◆ AIM OF THE EXERCISE ◆
In the entries below, find the line containing "RGB pin B: A9 -> A4". Write out that line and all lines after it, exactly, and nothing else.

───

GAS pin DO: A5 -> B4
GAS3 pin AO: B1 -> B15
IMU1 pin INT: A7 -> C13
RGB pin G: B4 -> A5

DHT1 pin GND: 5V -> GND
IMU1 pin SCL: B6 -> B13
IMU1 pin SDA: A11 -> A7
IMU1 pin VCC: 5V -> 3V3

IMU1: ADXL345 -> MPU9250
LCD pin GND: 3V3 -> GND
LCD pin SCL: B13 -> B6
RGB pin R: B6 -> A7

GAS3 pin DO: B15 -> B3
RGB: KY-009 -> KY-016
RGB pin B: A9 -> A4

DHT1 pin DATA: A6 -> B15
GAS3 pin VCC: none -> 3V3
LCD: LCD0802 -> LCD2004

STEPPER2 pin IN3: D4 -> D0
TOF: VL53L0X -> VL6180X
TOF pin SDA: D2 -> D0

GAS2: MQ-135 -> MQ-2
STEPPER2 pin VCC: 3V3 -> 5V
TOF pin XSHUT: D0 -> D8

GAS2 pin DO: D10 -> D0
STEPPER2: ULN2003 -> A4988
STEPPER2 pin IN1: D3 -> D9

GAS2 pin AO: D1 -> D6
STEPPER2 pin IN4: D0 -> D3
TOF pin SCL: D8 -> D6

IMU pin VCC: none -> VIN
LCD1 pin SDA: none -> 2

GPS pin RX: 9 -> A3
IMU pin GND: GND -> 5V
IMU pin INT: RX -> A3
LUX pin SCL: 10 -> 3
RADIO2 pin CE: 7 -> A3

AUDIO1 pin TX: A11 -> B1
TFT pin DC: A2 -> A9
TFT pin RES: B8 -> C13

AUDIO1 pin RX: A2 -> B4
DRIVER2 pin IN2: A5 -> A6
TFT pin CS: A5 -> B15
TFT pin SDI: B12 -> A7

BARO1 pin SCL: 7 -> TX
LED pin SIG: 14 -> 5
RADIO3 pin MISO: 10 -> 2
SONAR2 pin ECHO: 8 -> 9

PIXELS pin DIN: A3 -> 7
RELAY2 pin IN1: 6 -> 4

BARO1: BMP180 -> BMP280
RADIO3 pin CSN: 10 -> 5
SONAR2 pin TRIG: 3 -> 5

───

◆ ANSWER BOX ◆
RGB pin B: A9 -> A4

DHT1 pin DATA: A6 -> B15
GAS3 pin VCC: none -> 3V3
LCD: LCD0802 -> LCD2004

STEPPER2 pin IN3: D4 -> D0
TOF: VL53L0X -> VL6180X
TOF pin SDA: D2 -> D0

GAS2: MQ-135 -> MQ-2
STEPPER2 pin VCC: 3V3 -> 5V
TOF pin XSHUT: D0 -> D8

GAS2 pin DO: D10 -> D0
STEPPER2: ULN2003 -> A4988
STEPPER2 pin IN1: D3 -> D9

GAS2 pin AO: D1 -> D6
STEPPER2 pin IN4: D0 -> D3
TOF pin SCL: D8 -> D6

IMU pin VCC: none -> VIN
LCD1 pin SDA: none -> 2

GPS pin RX: 9 -> A3
IMU pin GND: GND -> 5V
IMU pin INT: RX -> A3
LUX pin SCL: 10 -> 3
RADIO2 pin CE: 7 -> A3

AUDIO1 pin TX: A11 -> B1
TFT pin DC: A2 -> A9
TFT pin RES: B8 -> C13

AUDIO1 pin RX: A2 -> B4
DRIVER2 pin IN2: A5 -> A6
TFT pin CS: A5 -> B15
TFT pin SDI: B12 -> A7

BARO1 pin SCL: 7 -> TX
LED pin SIG: 14 -> 5
RADIO3 pin MISO: 10 -> 2
SONAR2 pin ECHO: 8 -> 9

PIXELS pin DIN: A3 -> 7
RELAY2 pin IN1: 6 -> 4

BARO1: BMP180 -> BMP280
RADIO3 pin CSN: 10 -> 5
SONAR2 pin TRIG: 3 -> 5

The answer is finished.